**Instructions for the task**
Each line in the listing below that includes "black" should be counted; give the total and nothing more.

**Data for this exercise**

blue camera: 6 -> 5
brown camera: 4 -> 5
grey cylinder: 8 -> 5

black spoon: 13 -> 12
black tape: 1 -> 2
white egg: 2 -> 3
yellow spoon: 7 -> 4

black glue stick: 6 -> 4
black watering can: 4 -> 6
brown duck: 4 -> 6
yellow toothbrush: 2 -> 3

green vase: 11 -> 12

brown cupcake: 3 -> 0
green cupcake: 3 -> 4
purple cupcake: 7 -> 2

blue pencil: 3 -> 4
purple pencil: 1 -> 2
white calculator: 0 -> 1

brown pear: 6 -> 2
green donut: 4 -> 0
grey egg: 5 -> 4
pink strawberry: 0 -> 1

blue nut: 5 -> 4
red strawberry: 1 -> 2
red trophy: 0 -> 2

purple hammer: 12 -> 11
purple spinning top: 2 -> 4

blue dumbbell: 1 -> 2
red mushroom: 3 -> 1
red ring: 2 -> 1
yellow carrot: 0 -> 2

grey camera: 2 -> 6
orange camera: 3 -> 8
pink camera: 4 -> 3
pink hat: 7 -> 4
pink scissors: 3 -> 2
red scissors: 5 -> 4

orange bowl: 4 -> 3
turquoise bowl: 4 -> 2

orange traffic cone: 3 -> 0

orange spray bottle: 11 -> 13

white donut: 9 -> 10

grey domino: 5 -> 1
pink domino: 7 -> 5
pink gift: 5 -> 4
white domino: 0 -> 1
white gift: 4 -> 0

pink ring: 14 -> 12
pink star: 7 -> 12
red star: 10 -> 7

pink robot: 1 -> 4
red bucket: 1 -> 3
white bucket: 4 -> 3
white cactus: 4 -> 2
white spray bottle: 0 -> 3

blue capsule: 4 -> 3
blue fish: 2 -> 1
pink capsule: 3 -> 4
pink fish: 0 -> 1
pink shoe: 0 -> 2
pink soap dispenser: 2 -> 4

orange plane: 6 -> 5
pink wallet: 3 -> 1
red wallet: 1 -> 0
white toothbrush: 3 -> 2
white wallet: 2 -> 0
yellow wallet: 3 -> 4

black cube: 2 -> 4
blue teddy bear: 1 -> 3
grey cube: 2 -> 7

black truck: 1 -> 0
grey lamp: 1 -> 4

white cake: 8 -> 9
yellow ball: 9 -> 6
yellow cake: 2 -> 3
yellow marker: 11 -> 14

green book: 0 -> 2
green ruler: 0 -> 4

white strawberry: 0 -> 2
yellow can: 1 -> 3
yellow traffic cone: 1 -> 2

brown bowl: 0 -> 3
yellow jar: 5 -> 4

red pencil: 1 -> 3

**Written answer**
6